[Task] Read the records and gather each line that includes "purple".

[Record extracts]
- - - - - - -

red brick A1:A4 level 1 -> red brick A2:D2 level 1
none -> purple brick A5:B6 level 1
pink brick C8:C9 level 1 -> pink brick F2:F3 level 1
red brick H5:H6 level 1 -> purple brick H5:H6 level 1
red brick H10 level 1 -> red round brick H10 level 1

- - - - - - -

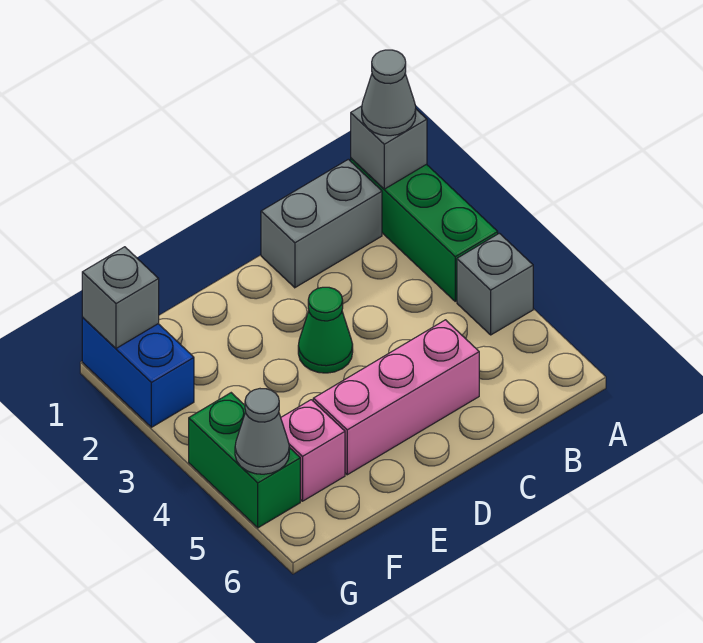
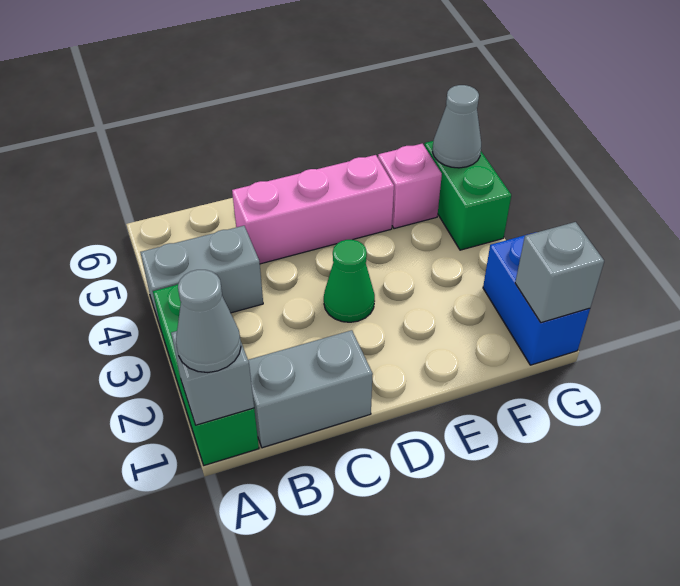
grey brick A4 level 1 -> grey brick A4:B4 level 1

- - - - - - -

[Response to the task]
none -> purple brick A5:B6 level 1
red brick H5:H6 level 1 -> purple brick H5:H6 level 1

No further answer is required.